### Stated task
Transcribe every line of the records below character for character, leaving the pictures out.

<<<<

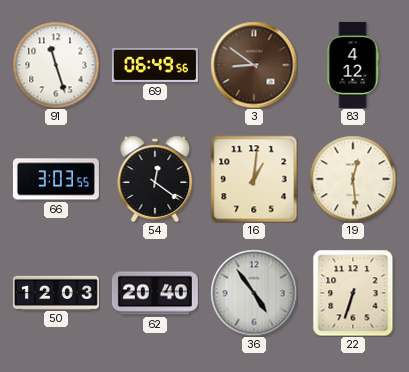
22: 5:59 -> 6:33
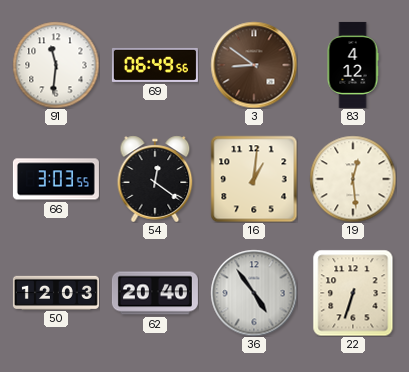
91: 11:27 -> 11:31
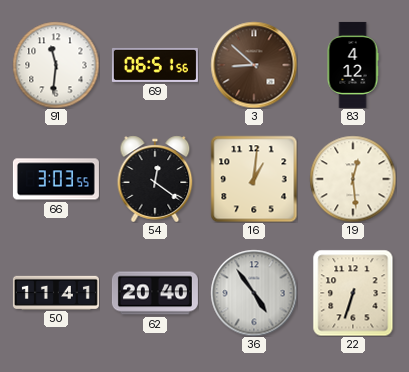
69: 06:49 -> 06:51
3: 8:51 -> 8:52
50: 12:03 -> 11:41
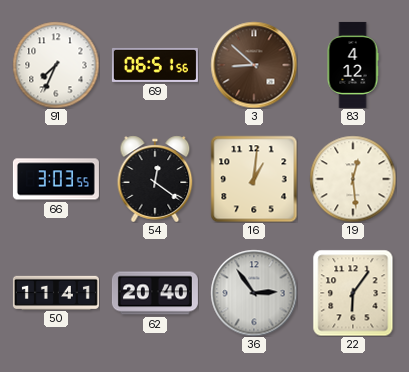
91: 11:31 -> 7:34
36: 4:54 -> 2:54
22: 6:33 -> 6:06
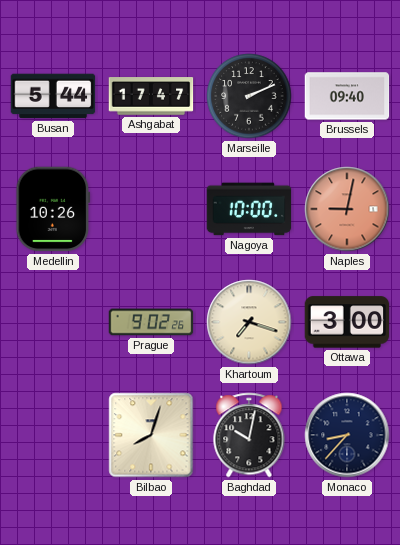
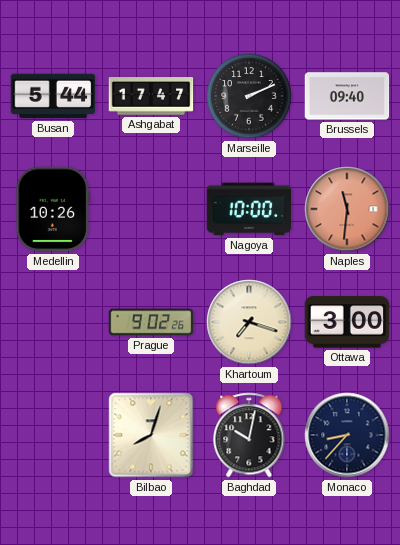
Naples: 9:02 -> 11:31
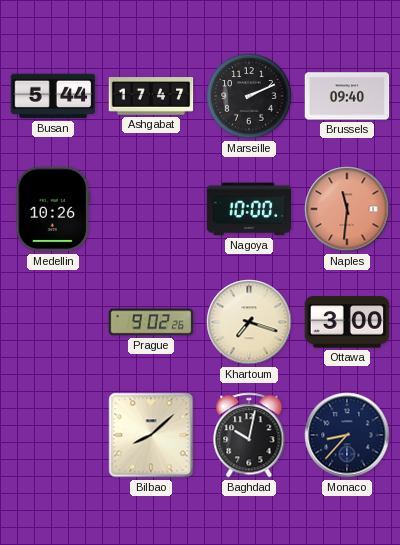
Bilbao: 8:03 -> 8:08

>>>>

### The response
22: 5:59 -> 6:33
91: 11:27 -> 11:31
69: 06:49 -> 06:51
3: 8:51 -> 8:52
50: 12:03 -> 11:41
91: 11:31 -> 7:34
36: 4:54 -> 2:54
22: 6:33 -> 6:06
Naples: 9:02 -> 11:31
Bilbao: 8:03 -> 8:08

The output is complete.